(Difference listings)

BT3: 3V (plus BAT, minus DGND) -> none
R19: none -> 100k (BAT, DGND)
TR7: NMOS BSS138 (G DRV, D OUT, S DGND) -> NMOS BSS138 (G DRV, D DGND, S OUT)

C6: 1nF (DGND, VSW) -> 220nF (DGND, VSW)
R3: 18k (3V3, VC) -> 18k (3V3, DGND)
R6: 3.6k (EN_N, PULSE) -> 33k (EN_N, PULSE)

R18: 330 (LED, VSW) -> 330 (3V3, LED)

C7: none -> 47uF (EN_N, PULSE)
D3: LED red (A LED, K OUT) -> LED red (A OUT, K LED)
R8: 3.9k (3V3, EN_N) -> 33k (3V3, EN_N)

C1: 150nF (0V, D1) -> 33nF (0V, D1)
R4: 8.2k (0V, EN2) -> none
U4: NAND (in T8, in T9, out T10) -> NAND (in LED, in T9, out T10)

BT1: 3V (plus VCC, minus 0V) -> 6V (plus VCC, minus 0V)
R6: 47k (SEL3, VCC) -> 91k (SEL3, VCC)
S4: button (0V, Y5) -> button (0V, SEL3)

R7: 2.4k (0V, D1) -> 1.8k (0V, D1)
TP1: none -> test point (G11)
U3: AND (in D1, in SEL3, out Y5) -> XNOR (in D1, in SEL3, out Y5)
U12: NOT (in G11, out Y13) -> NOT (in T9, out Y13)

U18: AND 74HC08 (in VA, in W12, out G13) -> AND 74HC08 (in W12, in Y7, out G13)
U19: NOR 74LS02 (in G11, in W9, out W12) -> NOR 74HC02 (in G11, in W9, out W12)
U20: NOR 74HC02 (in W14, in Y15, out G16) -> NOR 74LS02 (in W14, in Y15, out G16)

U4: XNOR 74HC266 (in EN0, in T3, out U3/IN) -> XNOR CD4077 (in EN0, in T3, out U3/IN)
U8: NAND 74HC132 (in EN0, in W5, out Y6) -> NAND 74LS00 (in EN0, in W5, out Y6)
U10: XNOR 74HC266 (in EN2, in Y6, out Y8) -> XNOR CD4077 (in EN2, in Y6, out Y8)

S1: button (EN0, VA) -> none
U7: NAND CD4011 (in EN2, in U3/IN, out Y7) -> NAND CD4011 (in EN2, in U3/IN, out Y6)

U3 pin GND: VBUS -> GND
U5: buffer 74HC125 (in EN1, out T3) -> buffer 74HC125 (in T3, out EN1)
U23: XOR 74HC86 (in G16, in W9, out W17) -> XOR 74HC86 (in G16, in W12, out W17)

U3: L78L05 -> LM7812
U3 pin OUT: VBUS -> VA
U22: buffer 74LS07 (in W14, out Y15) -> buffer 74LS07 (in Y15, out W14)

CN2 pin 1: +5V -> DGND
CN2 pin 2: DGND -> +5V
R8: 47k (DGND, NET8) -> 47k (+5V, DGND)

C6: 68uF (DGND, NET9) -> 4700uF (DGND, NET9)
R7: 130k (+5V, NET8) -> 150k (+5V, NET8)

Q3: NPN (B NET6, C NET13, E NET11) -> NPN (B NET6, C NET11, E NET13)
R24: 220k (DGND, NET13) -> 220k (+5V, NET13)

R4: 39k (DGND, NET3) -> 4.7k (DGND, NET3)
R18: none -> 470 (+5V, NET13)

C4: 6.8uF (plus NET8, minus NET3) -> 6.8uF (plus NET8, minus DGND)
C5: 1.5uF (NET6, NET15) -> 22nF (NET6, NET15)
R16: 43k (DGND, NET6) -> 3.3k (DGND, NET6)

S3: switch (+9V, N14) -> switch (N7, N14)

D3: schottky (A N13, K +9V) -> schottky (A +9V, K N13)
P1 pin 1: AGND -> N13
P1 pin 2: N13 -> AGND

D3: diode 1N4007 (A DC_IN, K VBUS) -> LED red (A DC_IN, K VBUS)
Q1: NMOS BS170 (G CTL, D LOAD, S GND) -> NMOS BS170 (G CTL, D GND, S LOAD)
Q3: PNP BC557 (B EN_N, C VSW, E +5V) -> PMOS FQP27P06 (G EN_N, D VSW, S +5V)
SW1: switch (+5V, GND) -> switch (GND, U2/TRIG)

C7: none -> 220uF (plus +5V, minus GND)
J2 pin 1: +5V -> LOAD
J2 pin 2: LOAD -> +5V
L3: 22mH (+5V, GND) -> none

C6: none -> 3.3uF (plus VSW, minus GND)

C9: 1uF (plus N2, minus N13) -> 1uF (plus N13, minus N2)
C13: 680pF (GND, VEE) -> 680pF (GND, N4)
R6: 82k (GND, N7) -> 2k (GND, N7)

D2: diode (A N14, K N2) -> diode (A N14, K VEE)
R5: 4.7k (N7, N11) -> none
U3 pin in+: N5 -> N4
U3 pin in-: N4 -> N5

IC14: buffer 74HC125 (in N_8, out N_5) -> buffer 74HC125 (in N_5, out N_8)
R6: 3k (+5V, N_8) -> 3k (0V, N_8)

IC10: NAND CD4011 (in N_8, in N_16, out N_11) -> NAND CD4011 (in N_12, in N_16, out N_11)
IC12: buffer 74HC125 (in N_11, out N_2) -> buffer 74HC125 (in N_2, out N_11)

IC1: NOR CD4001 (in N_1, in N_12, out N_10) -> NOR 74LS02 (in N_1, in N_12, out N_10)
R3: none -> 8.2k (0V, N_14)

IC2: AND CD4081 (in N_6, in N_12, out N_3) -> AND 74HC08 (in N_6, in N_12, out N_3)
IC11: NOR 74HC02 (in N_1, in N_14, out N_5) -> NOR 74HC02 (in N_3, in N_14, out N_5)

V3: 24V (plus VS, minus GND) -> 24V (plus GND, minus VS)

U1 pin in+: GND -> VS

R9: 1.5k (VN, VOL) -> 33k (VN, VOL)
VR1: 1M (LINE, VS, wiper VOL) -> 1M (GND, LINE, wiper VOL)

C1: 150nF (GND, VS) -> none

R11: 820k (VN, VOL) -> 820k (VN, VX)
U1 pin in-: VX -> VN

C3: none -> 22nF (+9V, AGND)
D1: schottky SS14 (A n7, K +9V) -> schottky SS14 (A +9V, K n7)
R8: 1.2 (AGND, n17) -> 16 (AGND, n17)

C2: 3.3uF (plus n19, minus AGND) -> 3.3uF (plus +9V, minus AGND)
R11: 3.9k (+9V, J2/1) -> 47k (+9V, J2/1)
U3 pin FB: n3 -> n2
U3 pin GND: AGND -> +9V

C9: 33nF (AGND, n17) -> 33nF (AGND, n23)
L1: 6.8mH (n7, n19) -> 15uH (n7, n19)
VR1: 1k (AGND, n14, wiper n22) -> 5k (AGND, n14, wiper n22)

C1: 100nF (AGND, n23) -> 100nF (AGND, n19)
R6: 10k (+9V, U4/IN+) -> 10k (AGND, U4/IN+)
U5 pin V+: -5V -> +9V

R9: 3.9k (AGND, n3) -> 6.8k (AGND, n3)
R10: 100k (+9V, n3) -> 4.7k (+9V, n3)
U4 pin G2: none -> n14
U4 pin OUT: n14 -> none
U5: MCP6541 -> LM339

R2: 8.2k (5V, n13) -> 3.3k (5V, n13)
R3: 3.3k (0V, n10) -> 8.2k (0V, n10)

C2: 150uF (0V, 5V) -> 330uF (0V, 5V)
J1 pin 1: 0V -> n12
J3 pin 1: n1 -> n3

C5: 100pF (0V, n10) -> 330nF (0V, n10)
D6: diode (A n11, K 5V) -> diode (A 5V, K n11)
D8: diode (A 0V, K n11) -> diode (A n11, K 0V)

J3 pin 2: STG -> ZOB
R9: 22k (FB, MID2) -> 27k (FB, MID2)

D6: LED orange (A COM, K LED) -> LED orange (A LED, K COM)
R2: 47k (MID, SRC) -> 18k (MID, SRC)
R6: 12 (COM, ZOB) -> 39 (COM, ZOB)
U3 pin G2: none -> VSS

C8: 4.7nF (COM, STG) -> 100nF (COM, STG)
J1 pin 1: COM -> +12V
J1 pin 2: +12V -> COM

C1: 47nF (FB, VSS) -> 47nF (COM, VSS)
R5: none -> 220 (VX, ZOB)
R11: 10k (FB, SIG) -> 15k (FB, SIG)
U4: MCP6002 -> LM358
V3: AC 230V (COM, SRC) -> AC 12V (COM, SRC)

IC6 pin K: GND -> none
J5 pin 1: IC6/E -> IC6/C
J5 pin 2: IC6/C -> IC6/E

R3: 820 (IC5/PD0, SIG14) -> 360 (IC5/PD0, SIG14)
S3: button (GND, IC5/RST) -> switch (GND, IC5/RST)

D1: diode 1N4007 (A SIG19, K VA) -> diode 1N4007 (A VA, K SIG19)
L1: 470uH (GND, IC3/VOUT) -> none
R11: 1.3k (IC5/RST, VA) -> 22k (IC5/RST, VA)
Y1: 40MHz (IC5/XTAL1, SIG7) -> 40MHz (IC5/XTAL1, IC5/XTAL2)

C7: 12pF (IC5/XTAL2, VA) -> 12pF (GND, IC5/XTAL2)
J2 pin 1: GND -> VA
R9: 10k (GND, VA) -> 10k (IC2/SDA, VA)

- _Problem requirements_: After locating the line that contains "C6: 68uF (DGND, NET9) -> 4700uF (DGND, NET9)", please copy exactly every line from the start of the records through it, and nothing else.

- _Task output_:
BT3: 3V (plus BAT, minus DGND) -> none
R19: none -> 100k (BAT, DGND)
TR7: NMOS BSS138 (G DRV, D OUT, S DGND) -> NMOS BSS138 (G DRV, D DGND, S OUT)

C6: 1nF (DGND, VSW) -> 220nF (DGND, VSW)
R3: 18k (3V3, VC) -> 18k (3V3, DGND)
R6: 3.6k (EN_N, PULSE) -> 33k (EN_N, PULSE)

R18: 330 (LED, VSW) -> 330 (3V3, LED)

C7: none -> 47uF (EN_N, PULSE)
D3: LED red (A LED, K OUT) -> LED red (A OUT, K LED)
R8: 3.9k (3V3, EN_N) -> 33k (3V3, EN_N)

C1: 150nF (0V, D1) -> 33nF (0V, D1)
R4: 8.2k (0V, EN2) -> none
U4: NAND (in T8, in T9, out T10) -> NAND (in LED, in T9, out T10)

BT1: 3V (plus VCC, minus 0V) -> 6V (plus VCC, minus 0V)
R6: 47k (SEL3, VCC) -> 91k (SEL3, VCC)
S4: button (0V, Y5) -> button (0V, SEL3)

R7: 2.4k (0V, D1) -> 1.8k (0V, D1)
TP1: none -> test point (G11)
U3: AND (in D1, in SEL3, out Y5) -> XNOR (in D1, in SEL3, out Y5)
U12: NOT (in G11, out Y13) -> NOT (in T9, out Y13)

U18: AND 74HC08 (in VA, in W12, out G13) -> AND 74HC08 (in W12, in Y7, out G13)
U19: NOR 74LS02 (in G11, in W9, out W12) -> NOR 74HC02 (in G11, in W9, out W12)
U20: NOR 74HC02 (in W14, in Y15, out G16) -> NOR 74LS02 (in W14, in Y15, out G16)

U4: XNOR 74HC266 (in EN0, in T3, out U3/IN) -> XNOR CD4077 (in EN0, in T3, out U3/IN)
U8: NAND 74HC132 (in EN0, in W5, out Y6) -> NAND 74LS00 (in EN0, in W5, out Y6)
U10: XNOR 74HC266 (in EN2, in Y6, out Y8) -> XNOR CD4077 (in EN2, in Y6, out Y8)

S1: button (EN0, VA) -> none
U7: NAND CD4011 (in EN2, in U3/IN, out Y7) -> NAND CD4011 (in EN2, in U3/IN, out Y6)

U3 pin GND: VBUS -> GND
U5: buffer 74HC125 (in EN1, out T3) -> buffer 74HC125 (in T3, out EN1)
U23: XOR 74HC86 (in G16, in W9, out W17) -> XOR 74HC86 (in G16, in W12, out W17)

U3: L78L05 -> LM7812
U3 pin OUT: VBUS -> VA
U22: buffer 74LS07 (in W14, out Y15) -> buffer 74LS07 (in Y15, out W14)

CN2 pin 1: +5V -> DGND
CN2 pin 2: DGND -> +5V
R8: 47k (DGND, NET8) -> 47k (+5V, DGND)

C6: 68uF (DGND, NET9) -> 4700uF (DGND, NET9)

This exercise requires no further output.